EXTRACTED RECORDS Start Marker

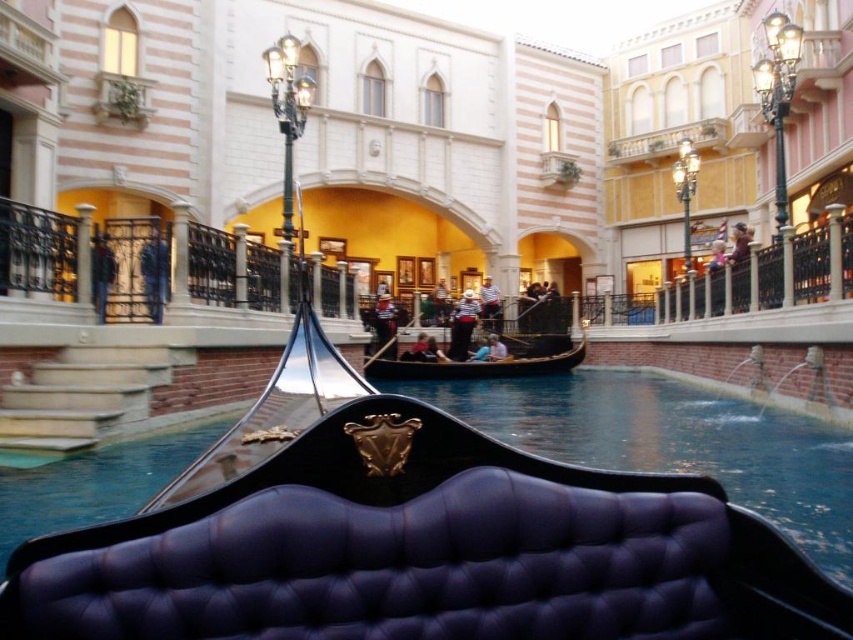
Does black wrought iron railing at upper center have a greater width compared to black polished wood gondola at center?

Correct, the width of black wrought iron railing at upper center exceeds that of black polished wood gondola at center.

I want to click on black wrought iron railing at upper center, so click(x=131, y=266).

The height and width of the screenshot is (640, 853). In order to click on black wrought iron railing at upper center in this screenshot , I will do `click(131, 266)`.

Is glossy black gondola at center in front of black polished wood gondola at center?

Yes.

Is glossy black gondola at center shorter than black polished wood gondola at center?

No, glossy black gondola at center is not shorter than black polished wood gondola at center.

What do you see at coordinates (412, 538) in the screenshot?
I see `glossy black gondola at center` at bounding box center [412, 538].

Find the location of a particular element. This screenshot has width=853, height=640. glossy black gondola at center is located at coordinates (412, 538).

Does point (241, 593) come farther from viewer compared to point (293, 304)?

No, it is in front of (293, 304).

Is glossy black gondola at center to the left of black wrought iron railing at upper center from the viewer's perspective?

In fact, glossy black gondola at center is to the right of black wrought iron railing at upper center.

The image size is (853, 640). Identify the location of glossy black gondola at center. (412, 538).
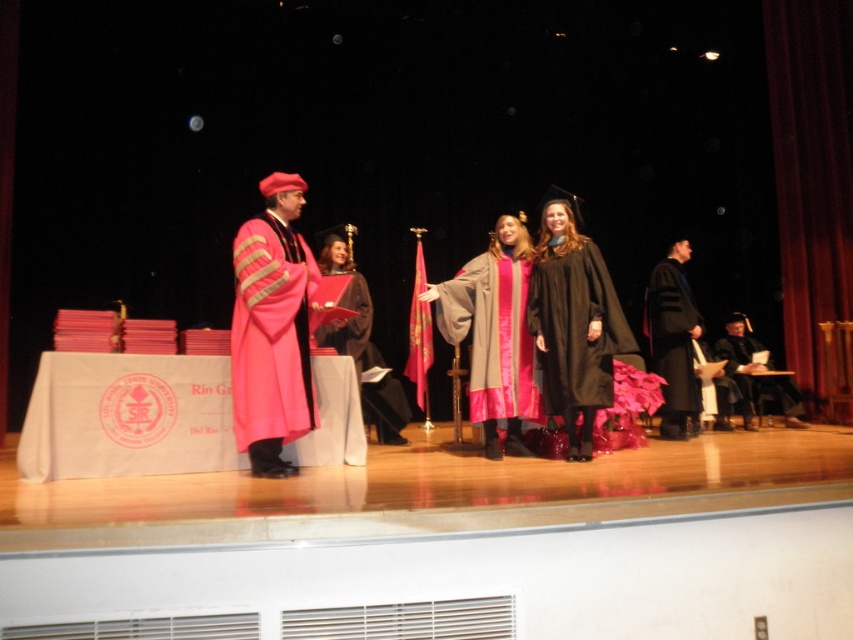
You are standing at the back of the stage during the graduation ceremony. You see two points marked on the stage floor. The first point is at coordinates point (566, 232) and the second point is at point (485, 305). Which point is closer to you?

Point (566, 232) is in front of point (485, 305), so the point closer to you is point (485, 305).

You are a photographer positioned at the back of the stage. You want to take a photo of the matte pink fabric at left and the matte black robe at lower right so that both are clearly visible. Which object should you adjust your focus to ensure it is not blocked by the other?

The matte pink fabric at left is in front of the matte black robe at lower right. To ensure both are clearly visible, you should adjust your focus to the matte pink fabric at left so it is not blocked by the matte black robe at lower right.

You are a photographer at the graduation ceremony. You want to capture a photo of both the black matte gown at center and the matte gray gown with pink accents at center clearly. However, the camera can only focus on one subject at a time. Which gown should you focus on to ensure the other is still in the background?

The black matte gown at center is positioned over matte gray gown with pink accents at center, so focusing on the black matte gown at center will keep the matte gray gown with pink accents at center in the background.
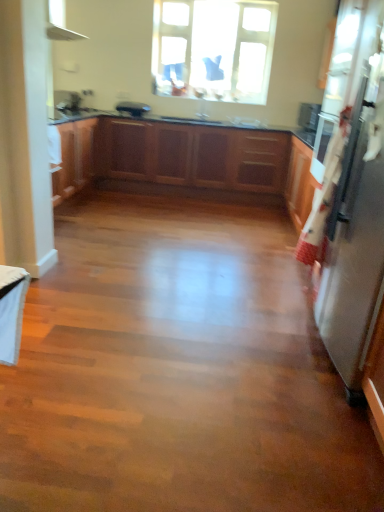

EXTRACTED RECORDS End Marker

**TASK DIRECTIONS**
Rewrite the listing above as a Markdown table with the columns Row and Line, one nonblank line per row, numbered in order. Leave out the pictures.

**REPLY TO THE TASK**
| Row | Line |
|---|---|
| 1 | Does black wrought iron railing at upper center have a greater width compared to black polished wood gondola at center? |
| 2 | Correct, the width of black wrought iron railing at upper center exceeds that of black polished wood gondola at center. |
| 3 | I want to click on black wrought iron railing at upper center, so click(x=131, y=266). |
| 4 | The height and width of the screenshot is (640, 853). In order to click on black wrought iron railing at upper center in this screenshot , I will do `click(131, 266)`. |
| 5 | Is glossy black gondola at center in front of black polished wood gondola at center? |
| 6 | Yes. |
| 7 | Is glossy black gondola at center shorter than black polished wood gondola at center? |
| 8 | No, glossy black gondola at center is not shorter than black polished wood gondola at center. |
| 9 | What do you see at coordinates (412, 538) in the screenshot? |
| 10 | I see `glossy black gondola at center` at bounding box center [412, 538]. |
| 11 | Find the location of a particular element. This screenshot has width=853, height=640. glossy black gondola at center is located at coordinates (412, 538). |
| 12 | Does point (241, 593) come farther from viewer compared to point (293, 304)? |
| 13 | No, it is in front of (293, 304). |
| 14 | Is glossy black gondola at center to the left of black wrought iron railing at upper center from the viewer's perspective? |
| 15 | In fact, glossy black gondola at center is to the right of black wrought iron railing at upper center. |
| 16 | The image size is (853, 640). Identify the location of glossy black gondola at center. (412, 538). |
| 17 | You are standing at the back of the stage during the graduation ceremony. You see two points marked on the stage floor. The first point is at coordinates point (566, 232) and the second point is at point (485, 305). Which point is closer to you? |
| 18 | Point (566, 232) is in front of point (485, 305), so the point closer to you is point (485, 305). |
| 19 | You are a photographer positioned at the back of the stage. You want to take a photo of the matte pink fabric at left and the matte black robe at lower right so that both are clearly visible. Which object should you adjust your focus to ensure it is not blocked by the other? |
| 20 | The matte pink fabric at left is in front of the matte black robe at lower right. To ensure both are clearly visible, you should adjust your focus to the matte pink fabric at left so it is not blocked by the matte black robe at lower right. |
| 21 | You are a photographer at the graduation ceremony. You want to capture a photo of both the black matte gown at center and the matte gray gown with pink accents at center clearly. However, the camera can only focus on one subject at a time. Which gown should you focus on to ensure the other is still in the background? |
| 22 | The black matte gown at center is positioned over matte gray gown with pink accents at center, so focusing on the black matte gown at center will keep the matte gray gown with pink accents at center in the background. |